** Task to complete **
The lines to copy are those in the listing below that contain the word "rings".

(Records for this task)

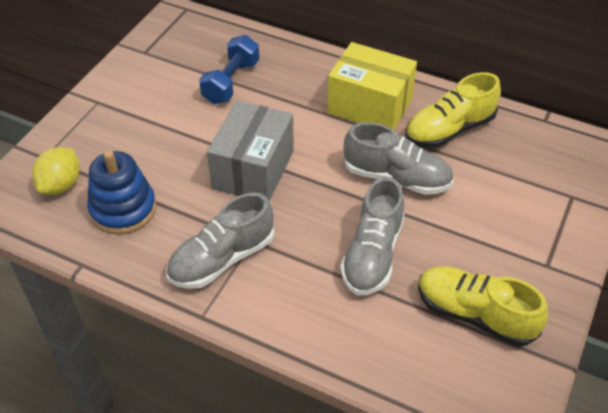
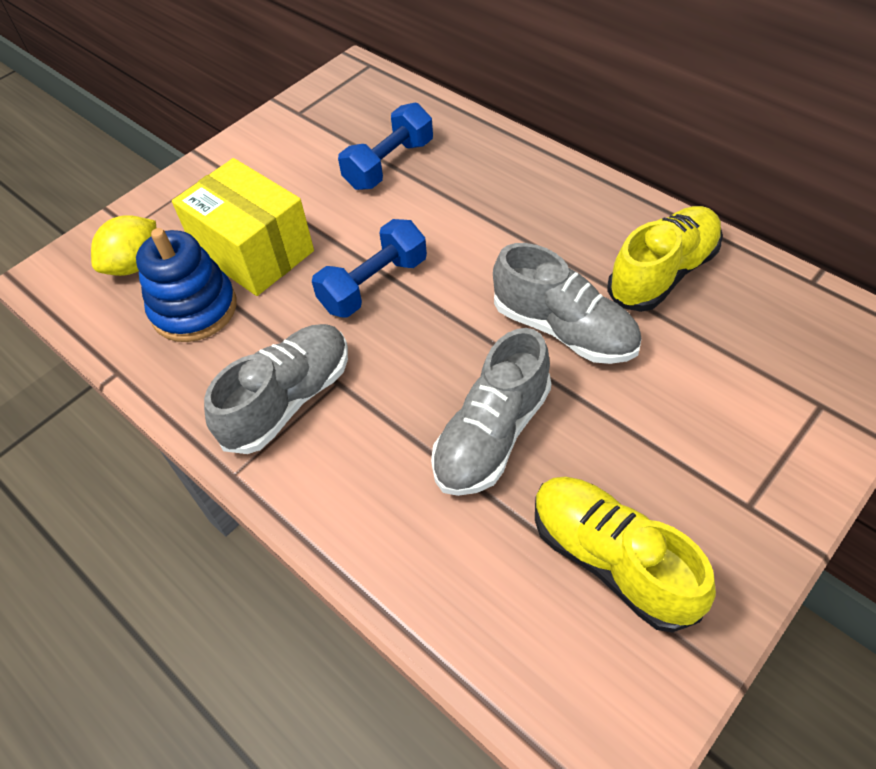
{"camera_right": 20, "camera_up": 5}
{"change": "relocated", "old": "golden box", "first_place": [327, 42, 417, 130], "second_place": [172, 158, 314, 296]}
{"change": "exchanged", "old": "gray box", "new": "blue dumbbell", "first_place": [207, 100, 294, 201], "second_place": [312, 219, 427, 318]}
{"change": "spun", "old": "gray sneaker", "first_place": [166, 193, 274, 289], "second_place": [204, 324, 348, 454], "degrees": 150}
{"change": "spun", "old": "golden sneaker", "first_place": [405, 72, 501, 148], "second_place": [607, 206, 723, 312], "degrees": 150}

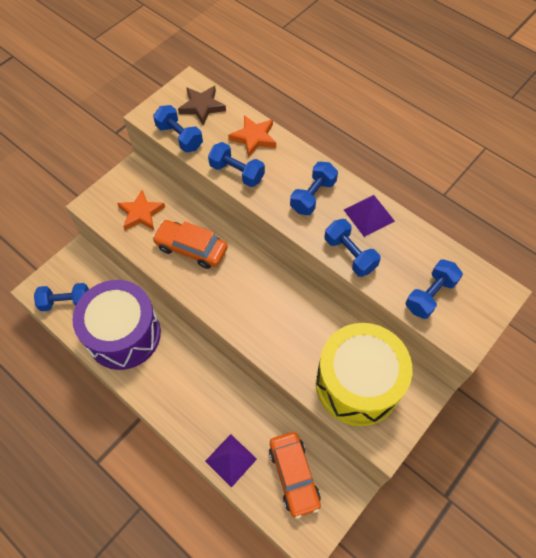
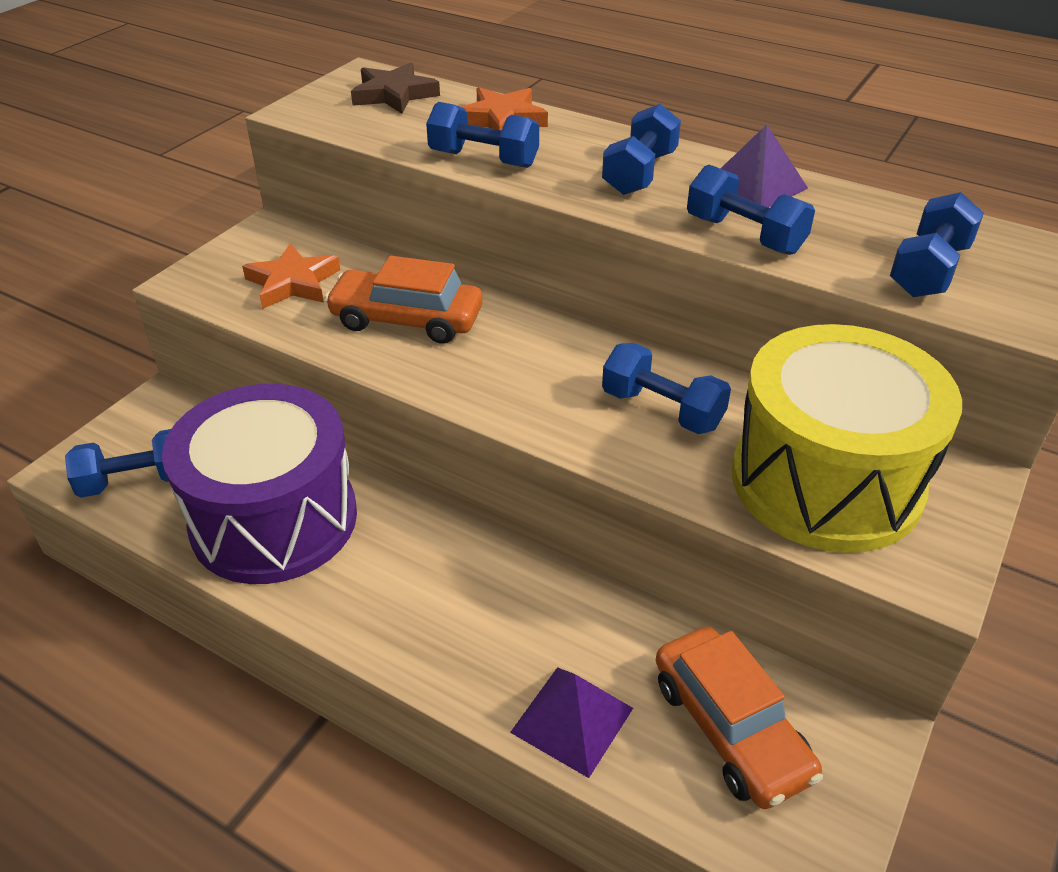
{"camera_right": -10, "camera_up": -20}
{"change": "relocated", "old": "blue dumbbell", "first_place": [153, 105, 203, 152], "second_place": [602, 343, 731, 434]}

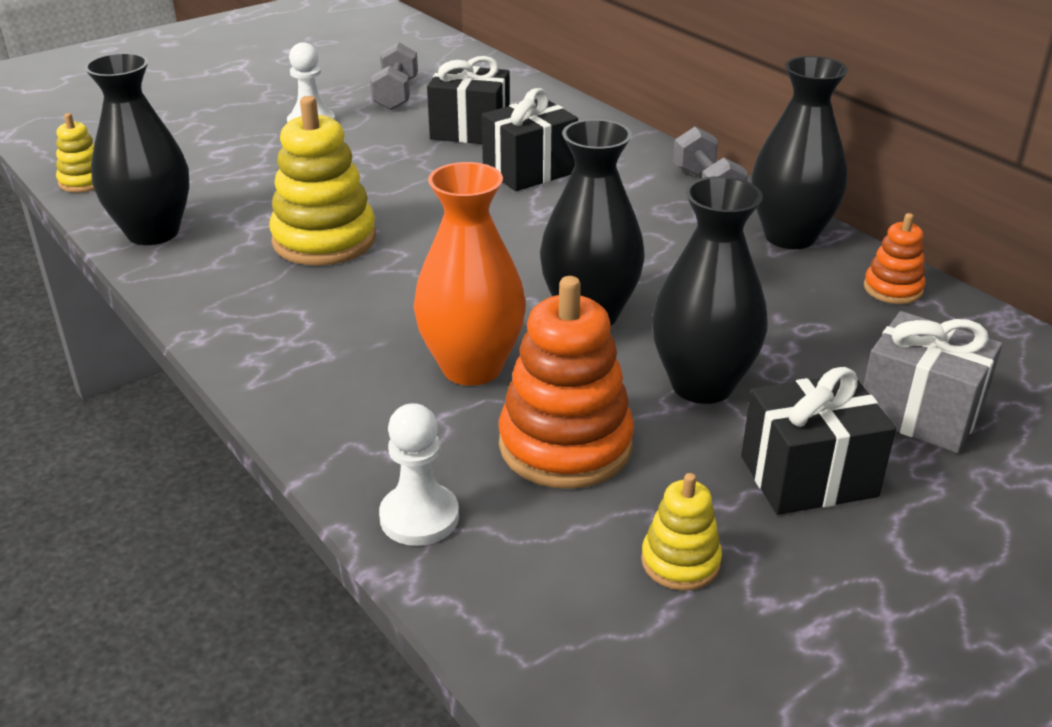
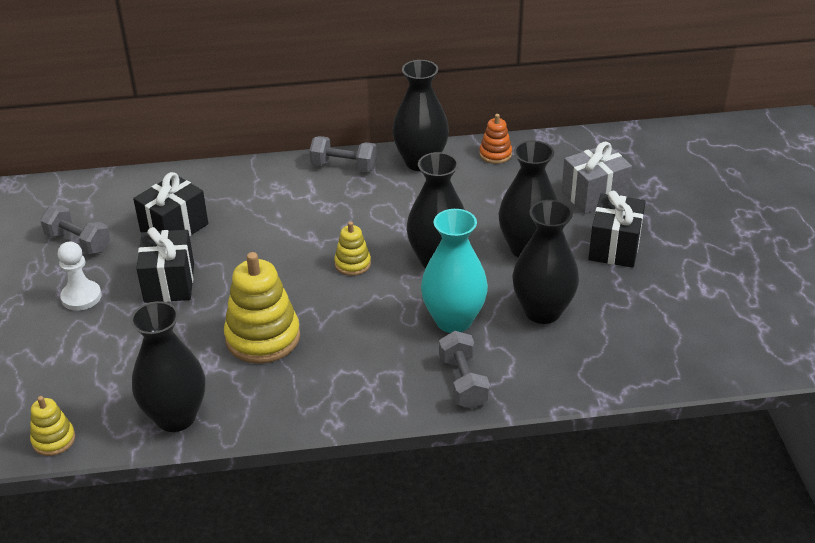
{"camera_right": -60, "camera_up": 5}
{"change": "missing", "old": "white chess pawn", "first_place": [379, 403, 459, 546]}
{"change": "appeared", "new": "gray dumbbell", "second_place": [439, 331, 490, 409]}
{"change": "relocated", "old": "jet-black wrapped gift", "first_place": [482, 88, 578, 191], "second_place": [136, 227, 194, 303]}
{"change": "relocated", "old": "golden stacking rings", "first_place": [641, 473, 722, 591], "second_place": [334, 221, 371, 276]}
{"change": "exchanged", "old": "bright orange stacking rings", "new": "jet-black flower vase", "first_place": [499, 276, 634, 489], "second_place": [512, 200, 579, 324]}
{"change": "colour", "old": "bright orange flower vase", "new": "aqua flower vase", "first_place": [414, 162, 526, 386], "second_place": [421, 209, 488, 333]}

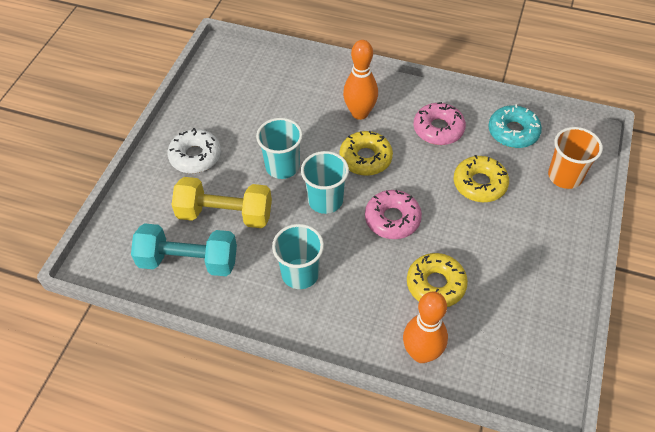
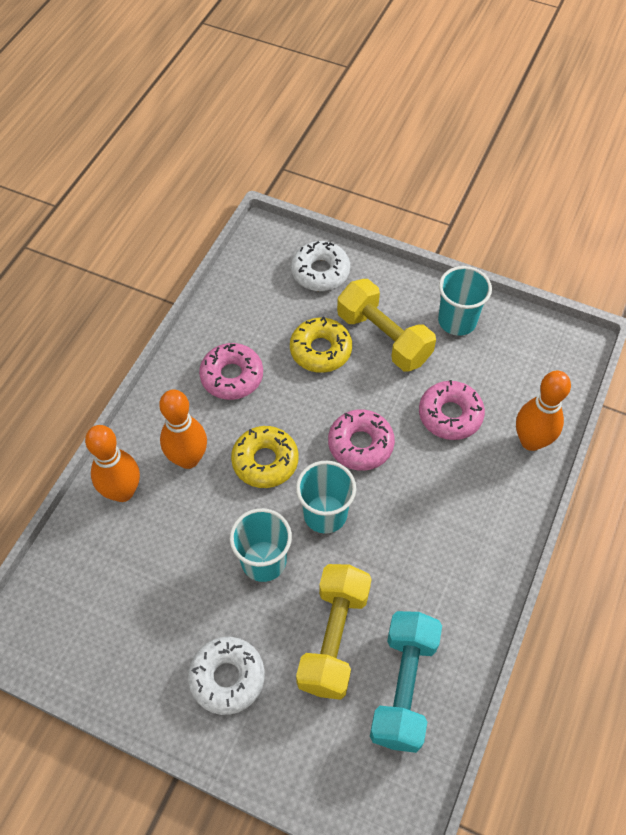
{"camera_right": -85, "camera_up": 5}
{"change": "missing", "old": "aqua glazed donut", "first_place": [488, 104, 542, 148]}
{"change": "appeared", "new": "bright orange skittle", "second_place": [85, 425, 140, 502]}
{"change": "appeared", "new": "golden dumbbell", "second_place": [337, 279, 436, 371]}
{"change": "relocated", "old": "aqua tumbler", "first_place": [272, 224, 324, 289], "second_place": [438, 266, 492, 336]}
{"change": "exchanged", "old": "bright orange tumbler", "new": "white glazed donut", "first_place": [548, 127, 603, 189], "second_place": [291, 241, 350, 291]}
{"change": "colour", "old": "golden glazed donut", "new": "pink glazed donut", "first_place": [407, 253, 468, 307], "second_place": [419, 380, 485, 440]}

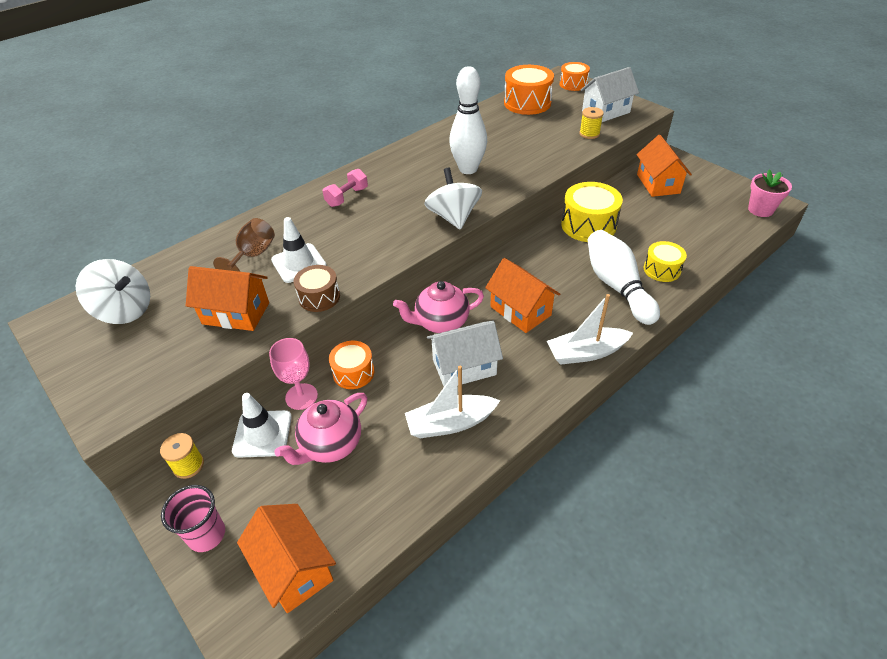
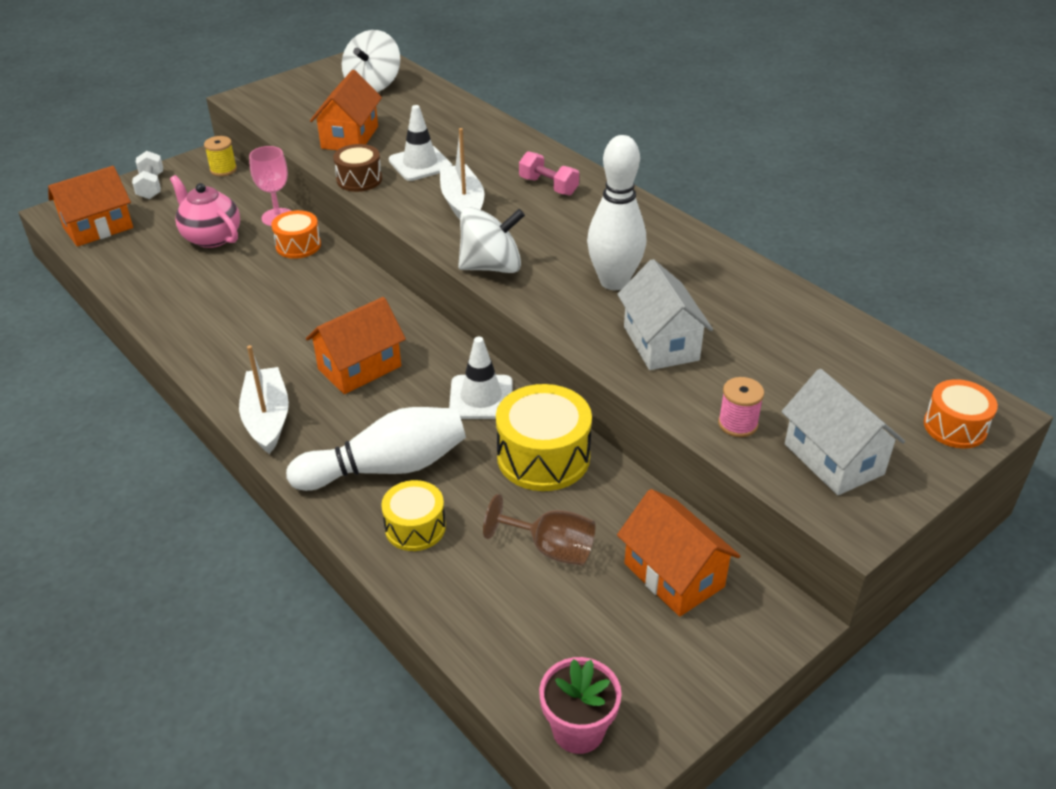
{"camera_right": 90, "camera_up": -5}
{"change": "missing", "old": "pink tea pot", "first_place": [393, 281, 484, 333]}
{"change": "missing", "old": "bright orange toy drum", "first_place": [504, 65, 554, 115]}
{"change": "relocated", "old": "dark brown wine glass", "first_place": [213, 218, 275, 272], "second_place": [483, 494, 596, 566]}
{"change": "relocated", "old": "white road cone", "first_place": [232, 393, 292, 458], "second_place": [449, 337, 513, 419]}
{"change": "relocated", "old": "white boat", "first_place": [405, 366, 500, 438], "second_place": [440, 128, 484, 219]}
{"change": "relocated", "old": "white house", "first_place": [427, 321, 503, 386], "second_place": [617, 259, 713, 370]}
{"change": "exchanged", "old": "pink tumbler", "new": "white dumbbell", "first_place": [161, 485, 225, 552], "second_place": [132, 151, 163, 199]}
{"change": "colour", "old": "golden reel of thread", "new": "pink reel of thread", "first_place": [579, 107, 604, 139], "second_place": [718, 377, 764, 437]}
{"change": "spun", "old": "bright orange house", "first_place": [637, 135, 692, 197], "second_place": [617, 489, 740, 617], "degrees": 60}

(End Records for this task)

** Result below **
{"change": "relocated", "old": "golden stacking rings", "first_place": [641, 473, 722, 591], "second_place": [334, 221, 371, 276]}
{"change": "exchanged", "old": "bright orange stacking rings", "new": "jet-black flower vase", "first_place": [499, 276, 634, 489], "second_place": [512, 200, 579, 324]}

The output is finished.